(Beginning of Input material)

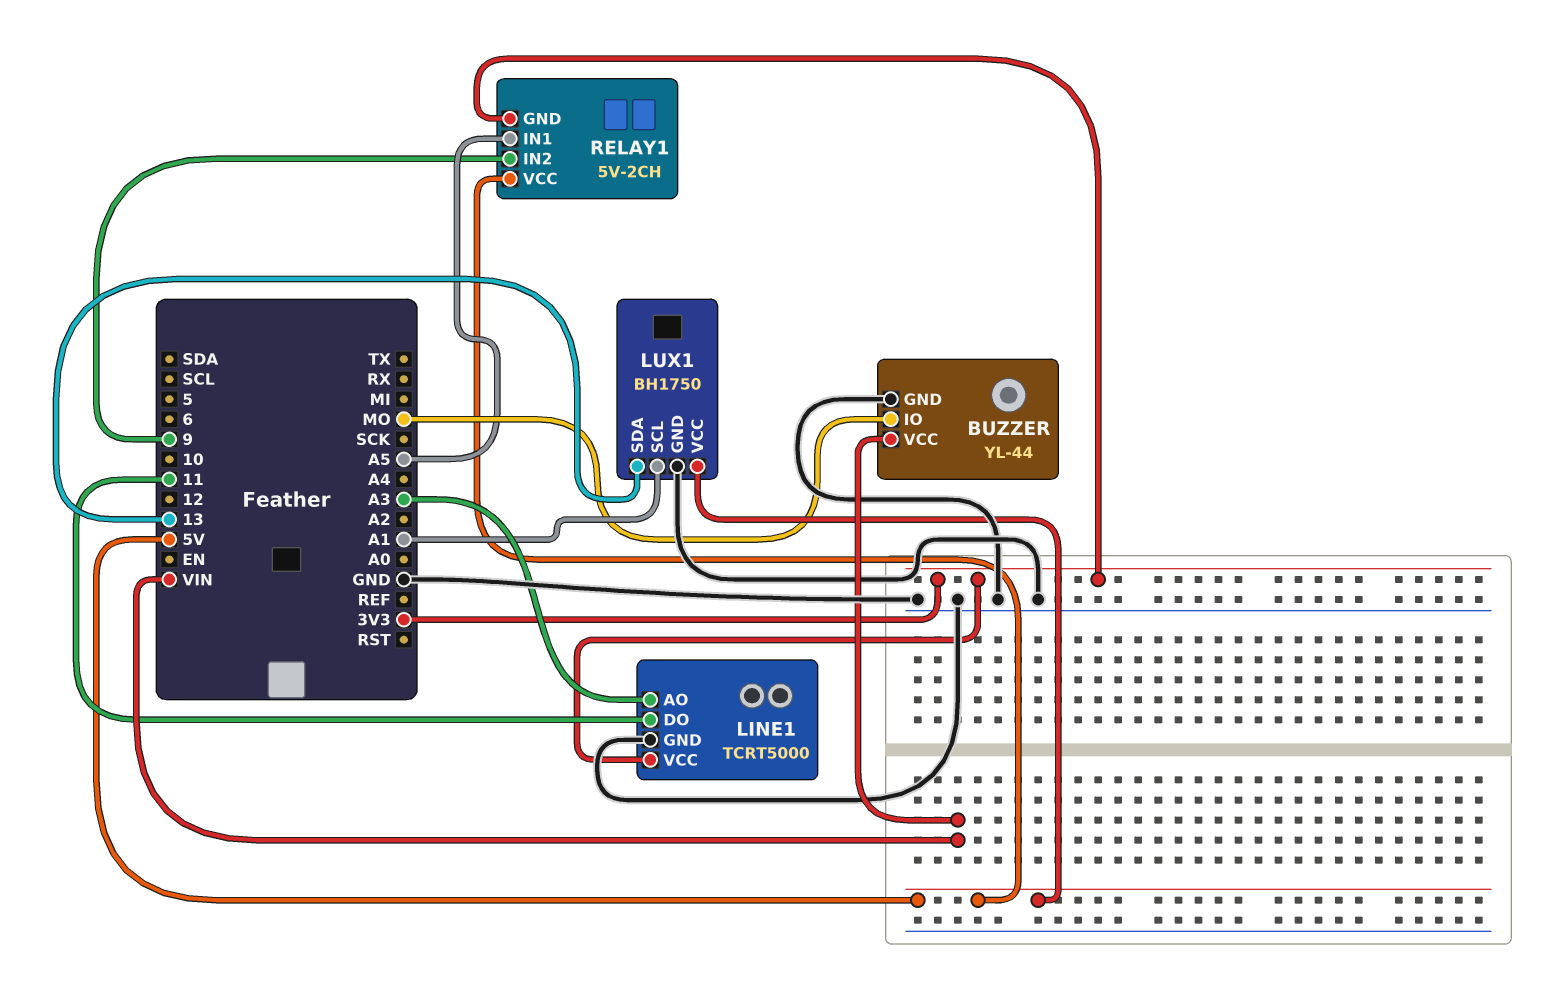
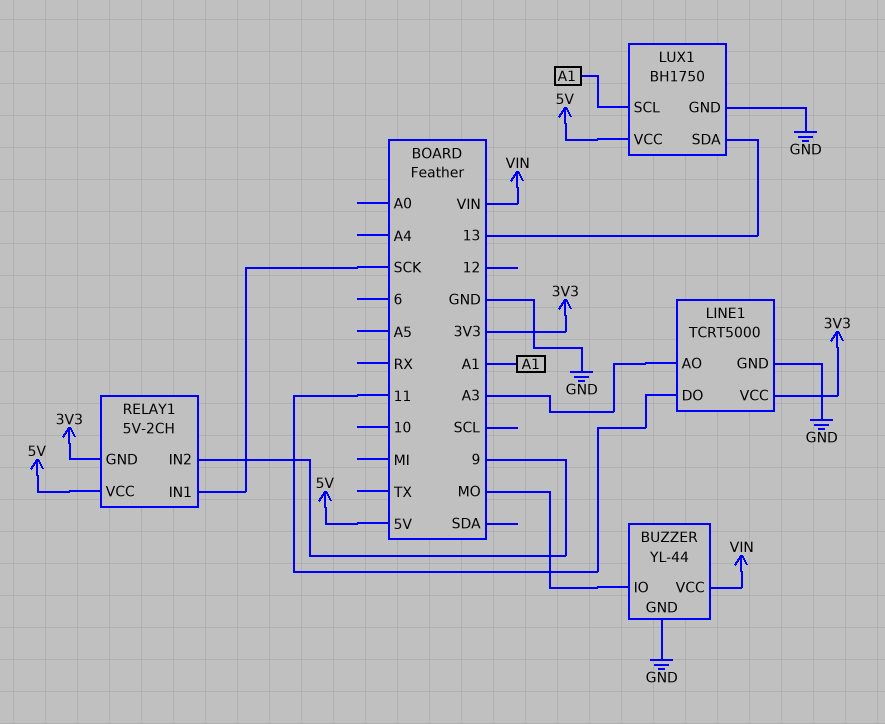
RELAY1 pin IN1: A5 -> SCK

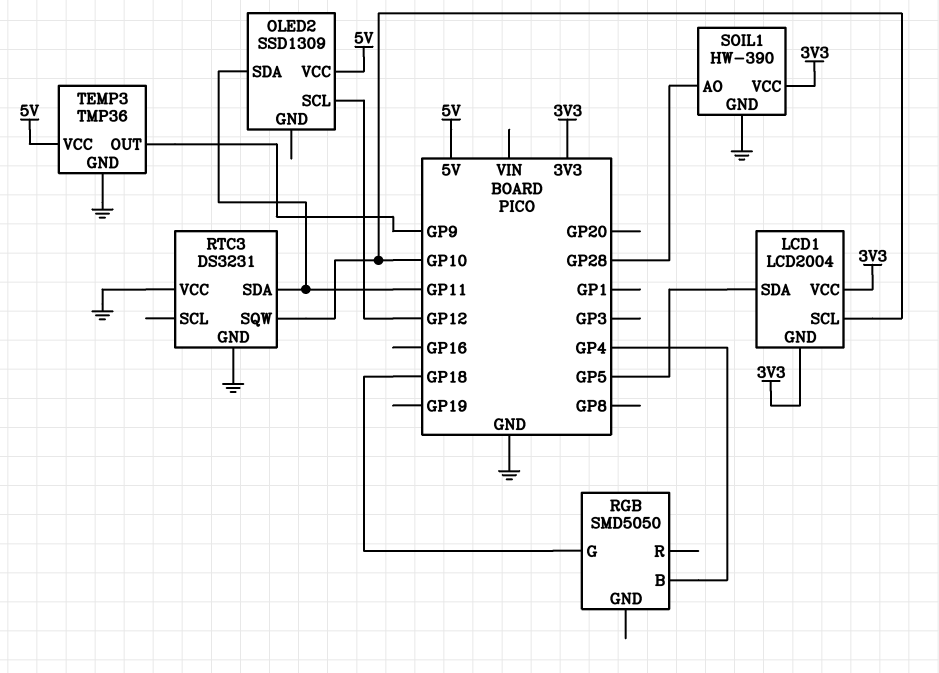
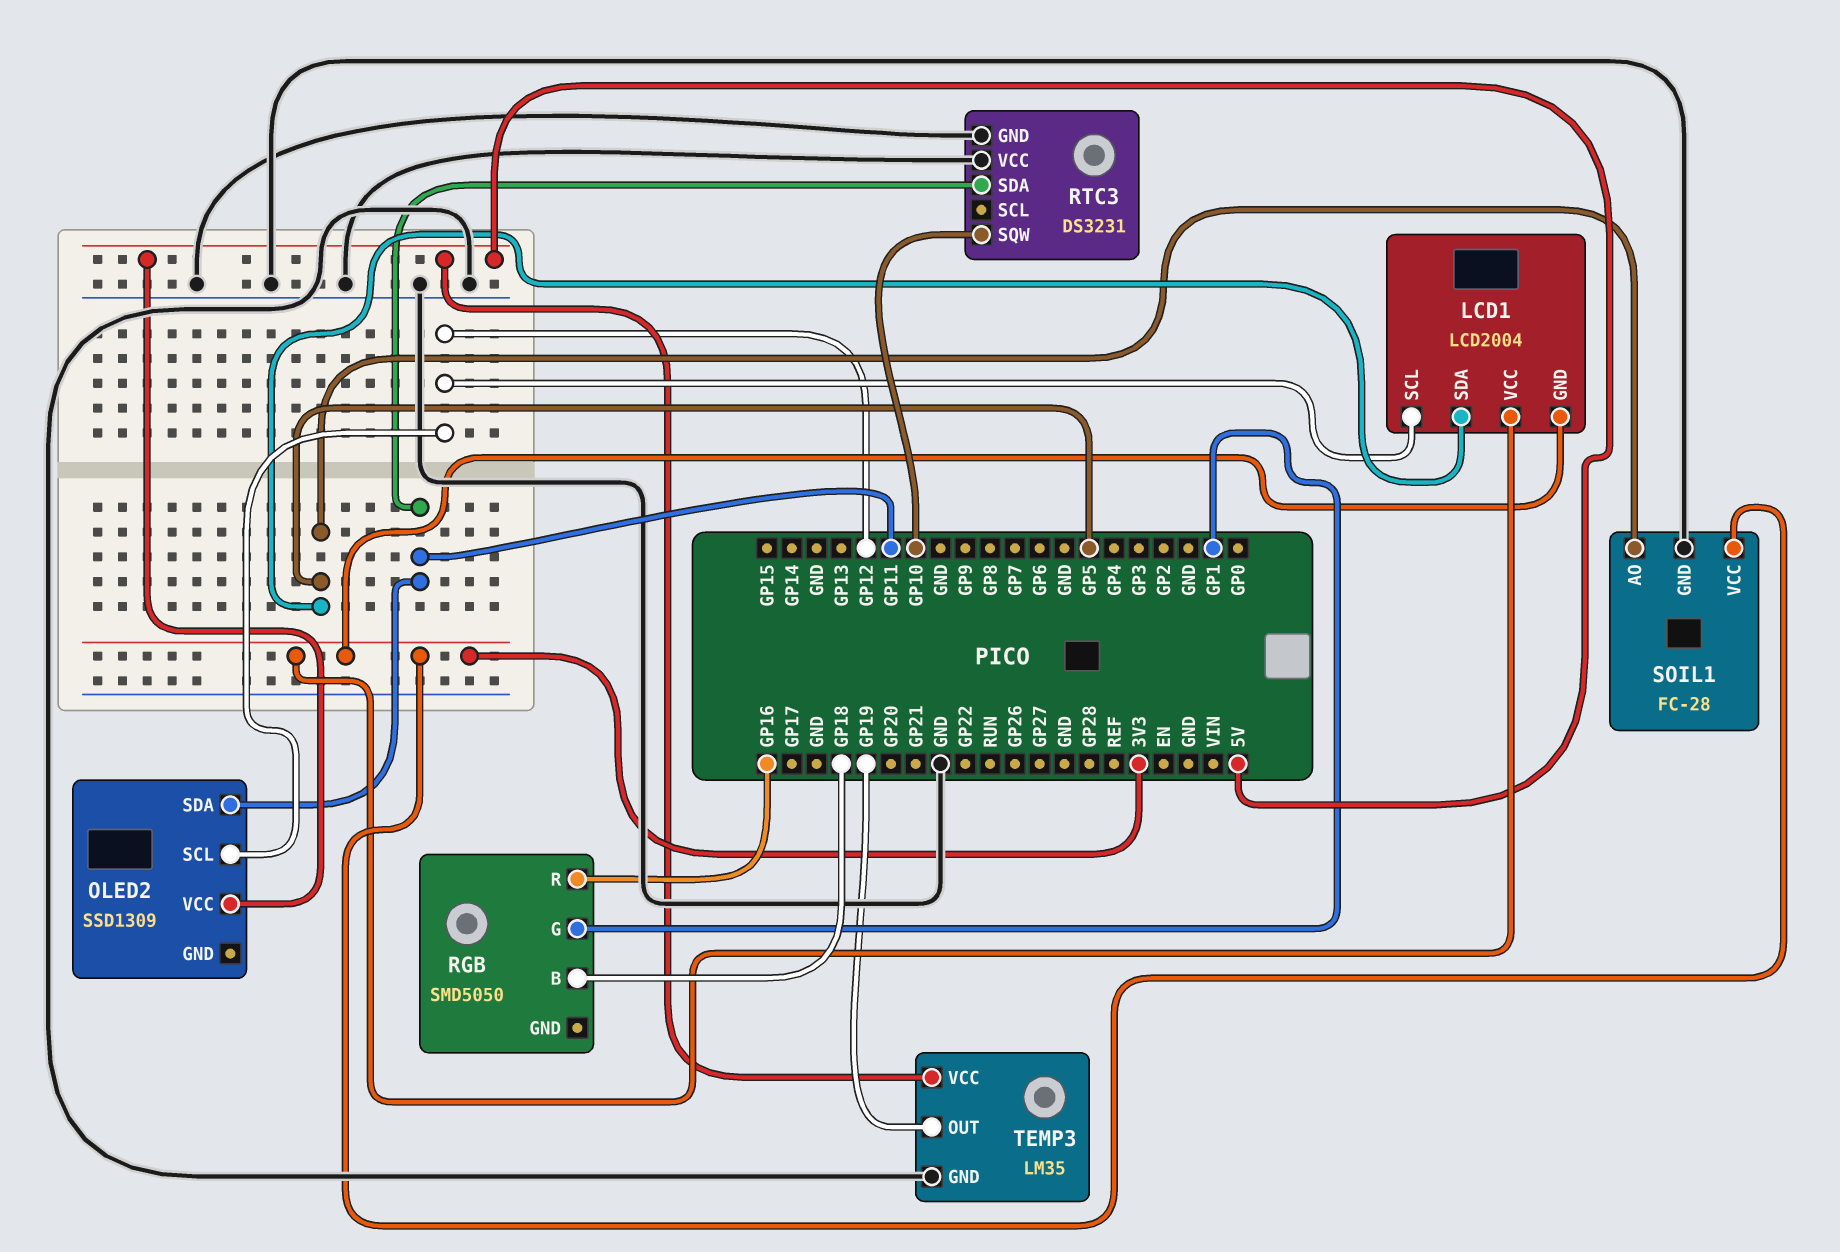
LCD1 pin SCL: GP10 -> GP12
RGB pin B: GP4 -> GP18
RGB pin G: GP18 -> GP1
RGB pin R: none -> GP16
SOIL1: HW-390 -> FC-28
SOIL1 pin AO: GP28 -> GP5
TEMP3: TMP36 -> LM35
TEMP3 pin OUT: GP9 -> GP19

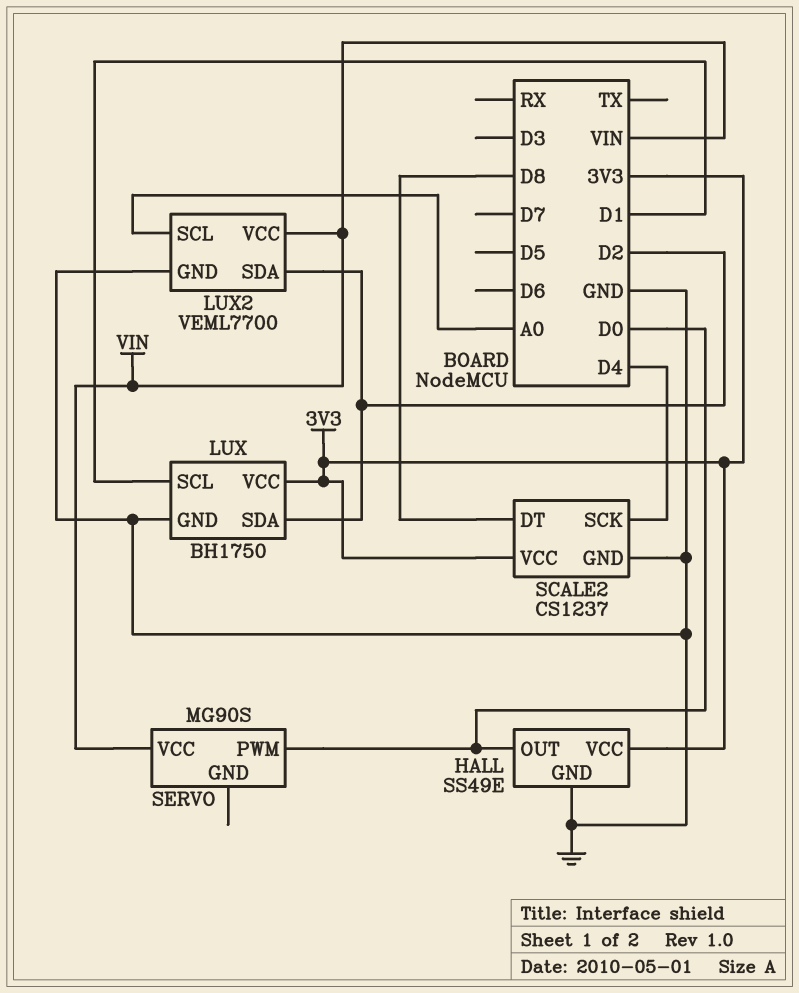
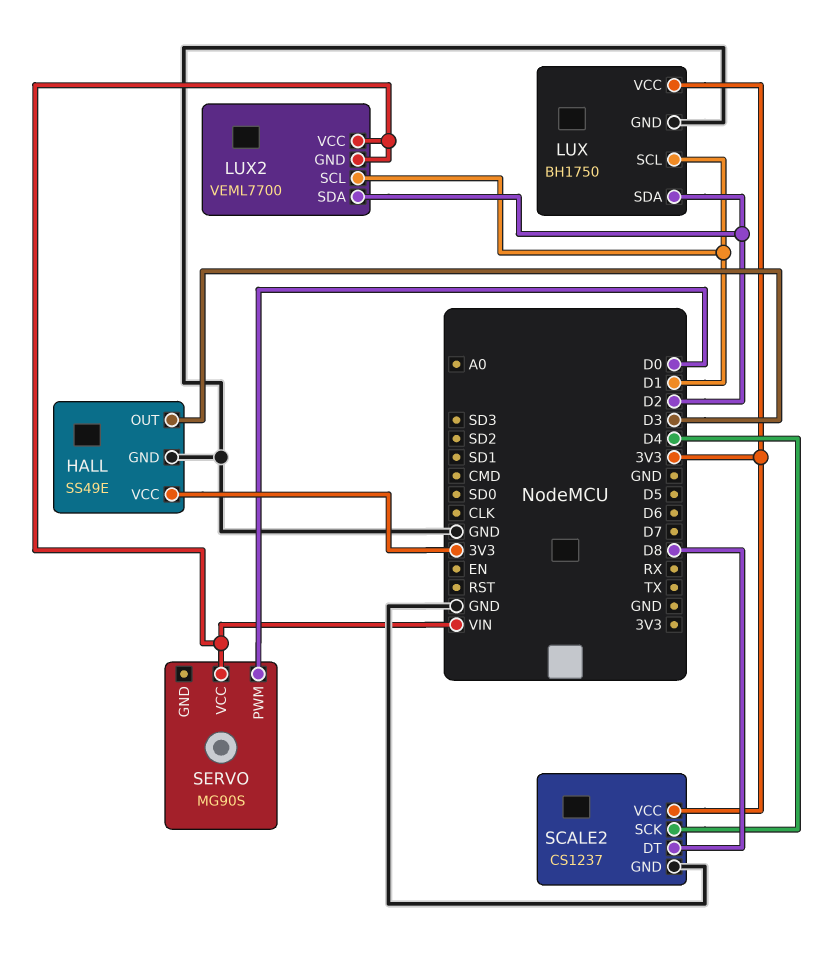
HALL pin OUT: D0 -> D3
LUX2 pin GND: GND -> VIN
LUX2 pin SCL: A0 -> D1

(End of Input material)

Action item: Write out, word for word, the lines from the first line of the entries through the one containing "LUX2 pin GND: GND -> VIN", both included. Leave out the pictures.

Result:
RELAY1 pin IN1: A5 -> SCK

LCD1 pin SCL: GP10 -> GP12
RGB pin B: GP4 -> GP18
RGB pin G: GP18 -> GP1
RGB pin R: none -> GP16
SOIL1: HW-390 -> FC-28
SOIL1 pin AO: GP28 -> GP5
TEMP3: TMP36 -> LM35
TEMP3 pin OUT: GP9 -> GP19

HALL pin OUT: D0 -> D3
LUX2 pin GND: GND -> VIN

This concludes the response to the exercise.